Every record is to be duplicated exactly as it reads, without its images.
####
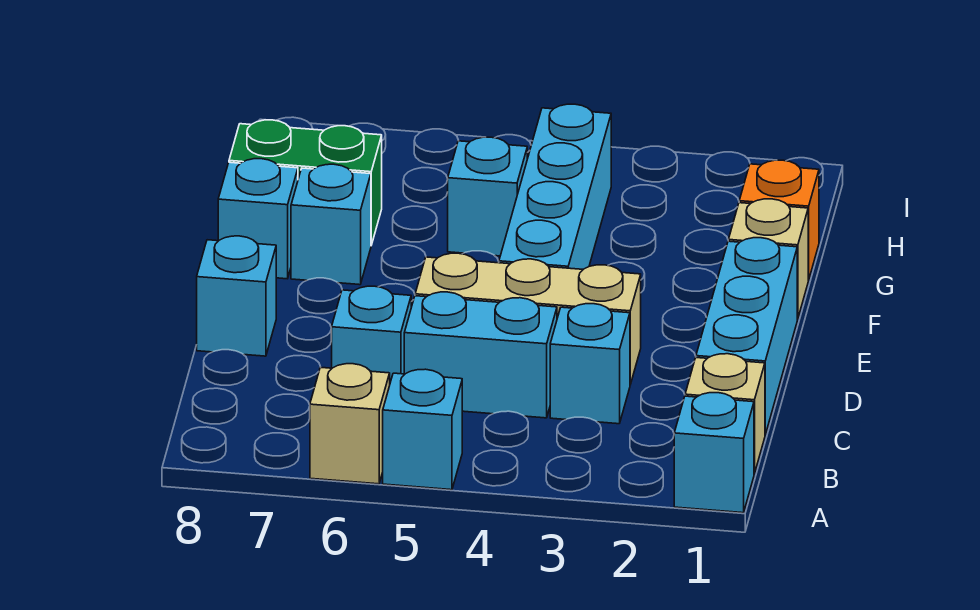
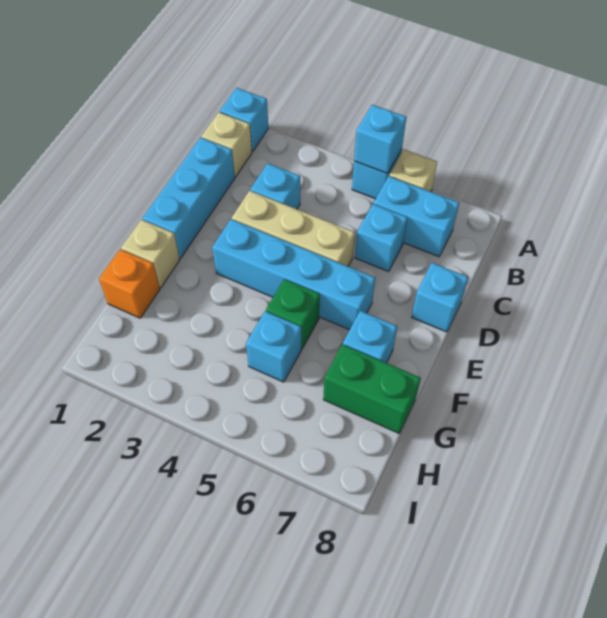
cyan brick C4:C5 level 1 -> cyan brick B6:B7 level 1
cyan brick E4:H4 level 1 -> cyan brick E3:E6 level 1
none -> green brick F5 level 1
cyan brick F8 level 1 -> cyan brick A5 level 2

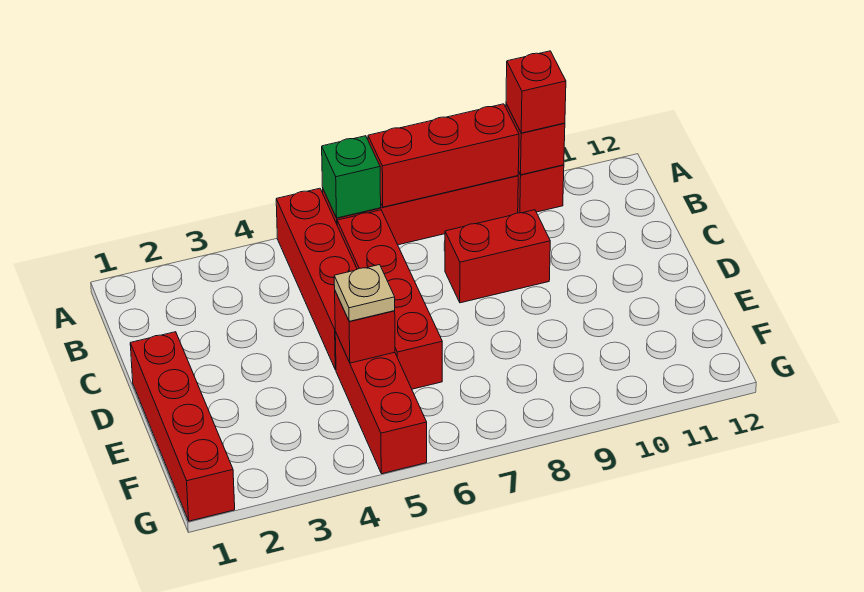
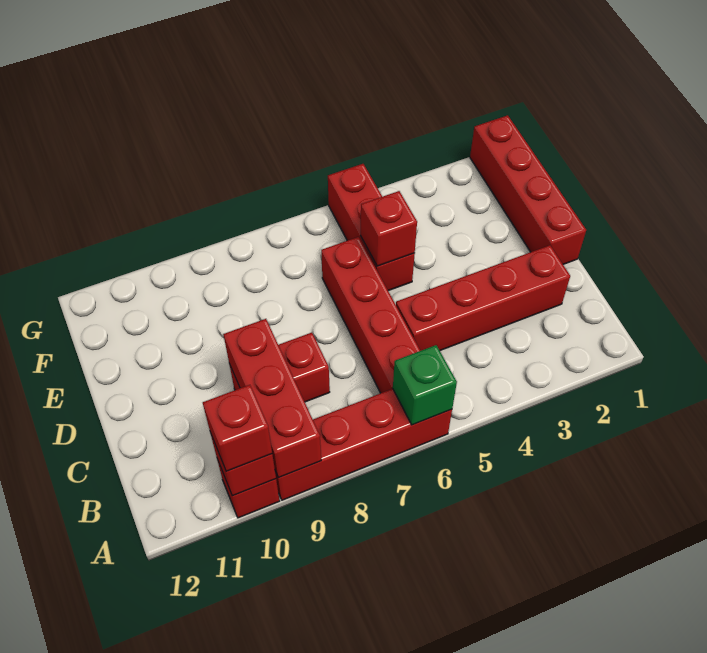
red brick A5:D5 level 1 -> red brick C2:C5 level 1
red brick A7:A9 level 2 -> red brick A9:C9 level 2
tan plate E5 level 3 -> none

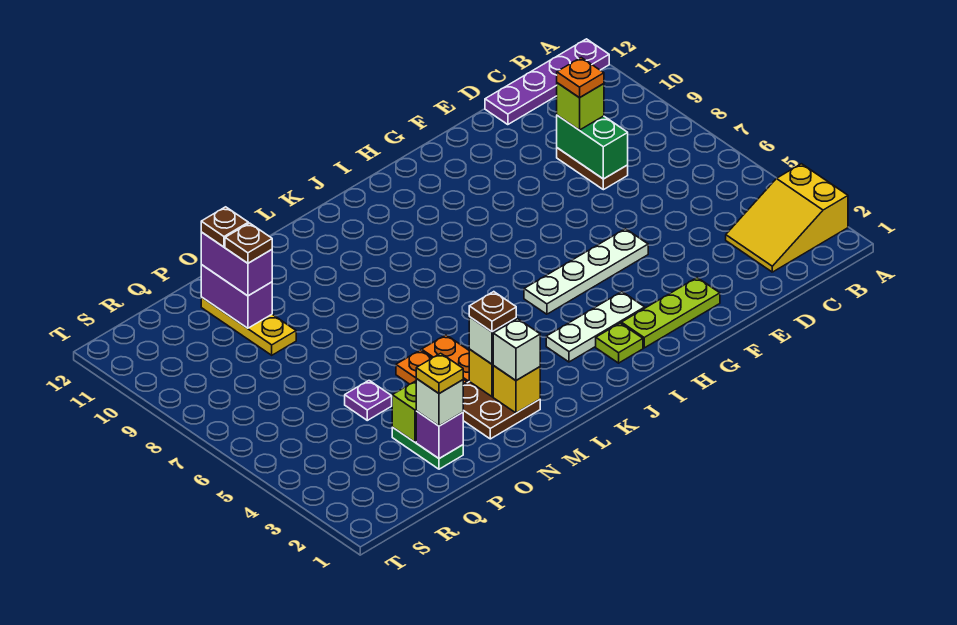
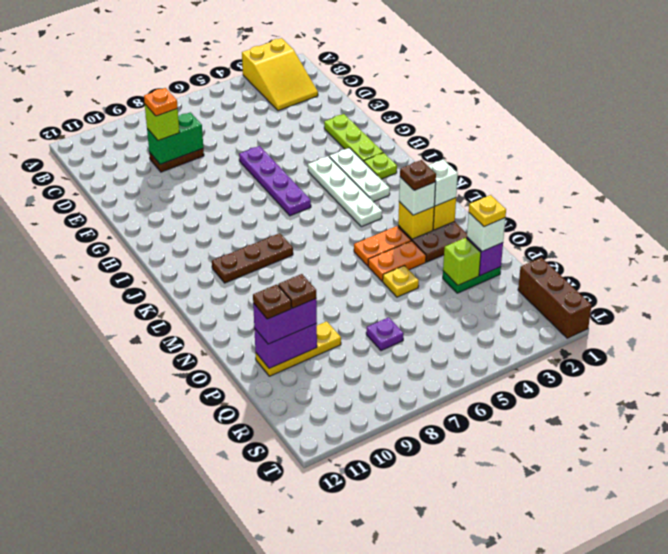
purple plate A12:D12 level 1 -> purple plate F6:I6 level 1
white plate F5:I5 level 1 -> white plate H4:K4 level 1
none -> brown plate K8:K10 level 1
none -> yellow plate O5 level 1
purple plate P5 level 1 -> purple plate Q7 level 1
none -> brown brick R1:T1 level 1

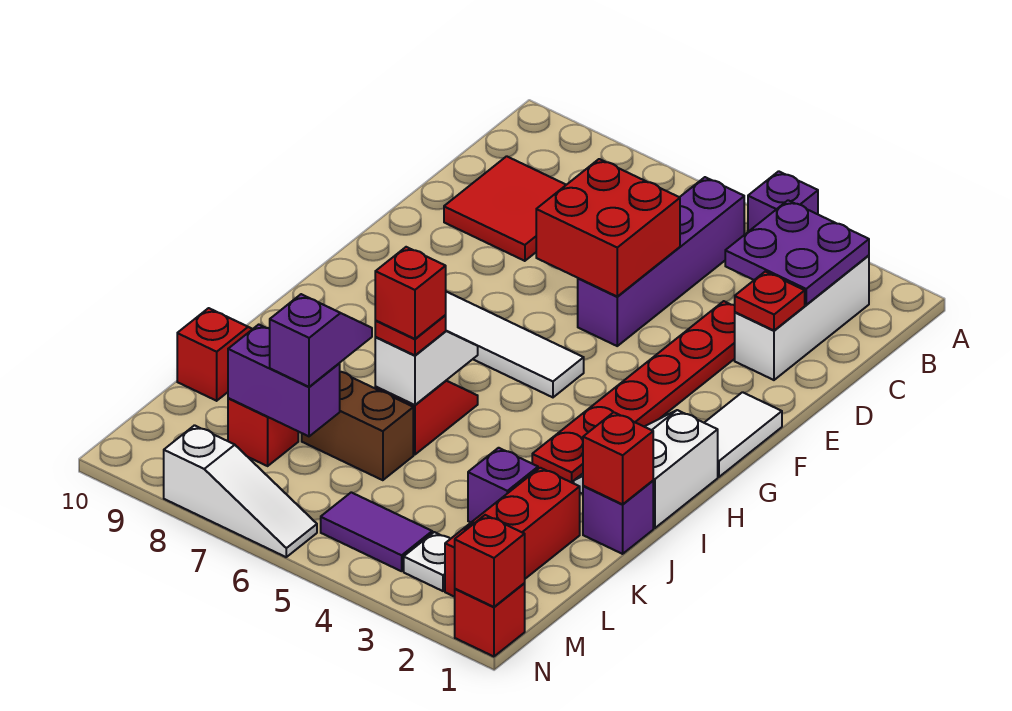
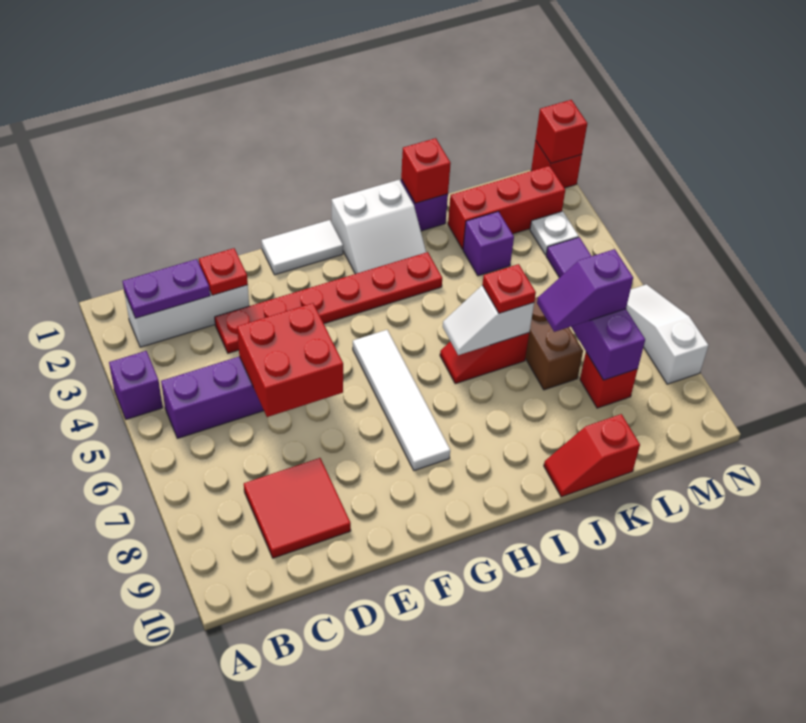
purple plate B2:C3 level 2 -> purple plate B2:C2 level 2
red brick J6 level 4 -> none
####
■ **Exercise answer**:
cyan brick C4:C5 level 1 -> cyan brick B6:B7 level 1
cyan brick E4:H4 level 1 -> cyan brick E3:E6 level 1
none -> green brick F5 level 1
cyan brick F8 level 1 -> cyan brick A5 level 2

red brick A5:D5 level 1 -> red brick C2:C5 level 1
red brick A7:A9 level 2 -> red brick A9:C9 level 2
tan plate E5 level 3 -> none

purple plate A12:D12 level 1 -> purple plate F6:I6 level 1
white plate F5:I5 level 1 -> white plate H4:K4 level 1
none -> brown plate K8:K10 level 1
none -> yellow plate O5 level 1
purple plate P5 level 1 -> purple plate Q7 level 1
none -> brown brick R1:T1 level 1

purple plate B2:C3 level 2 -> purple plate B2:C2 level 2
red brick J6 level 4 -> none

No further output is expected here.